◆ DATASET RECORDS

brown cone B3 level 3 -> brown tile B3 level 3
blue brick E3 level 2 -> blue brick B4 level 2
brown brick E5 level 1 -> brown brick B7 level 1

==

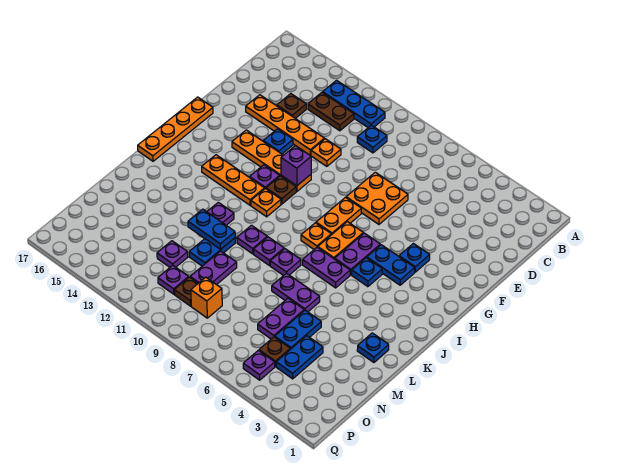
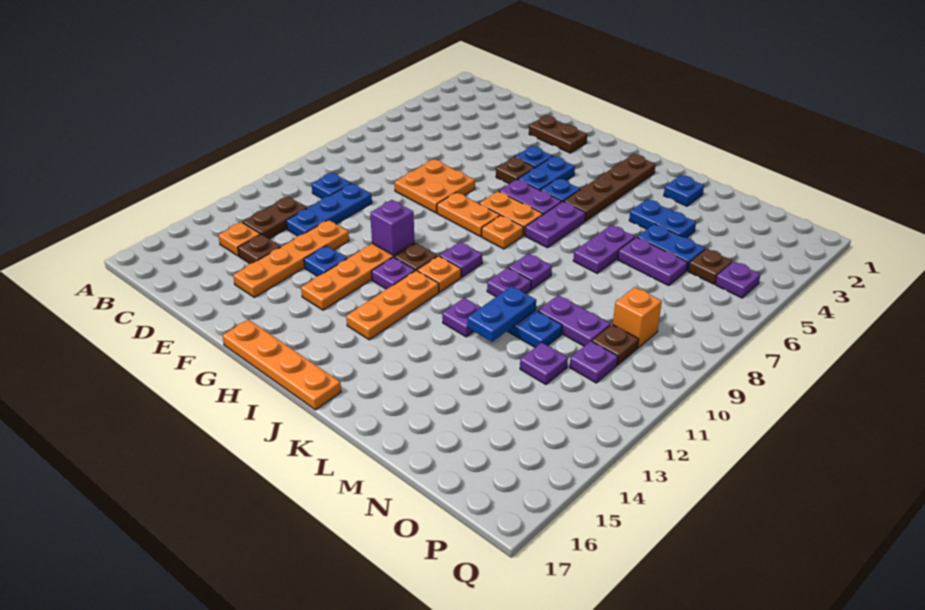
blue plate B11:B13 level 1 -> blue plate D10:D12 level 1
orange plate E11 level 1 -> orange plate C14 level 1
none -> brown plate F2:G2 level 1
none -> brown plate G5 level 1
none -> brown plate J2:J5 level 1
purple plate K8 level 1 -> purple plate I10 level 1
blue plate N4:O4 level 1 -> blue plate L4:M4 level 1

◆ WORK REQUIRED
Scan the records above for the lines holding "brown cone B3" and "brown brick E5". Transcribe those two and every line between them word for word, and no others.

◆ YOUR RESPONSE
brown cone B3 level 3 -> brown tile B3 level 3
blue brick E3 level 2 -> blue brick B4 level 2
brown brick E5 level 1 -> brown brick B7 level 1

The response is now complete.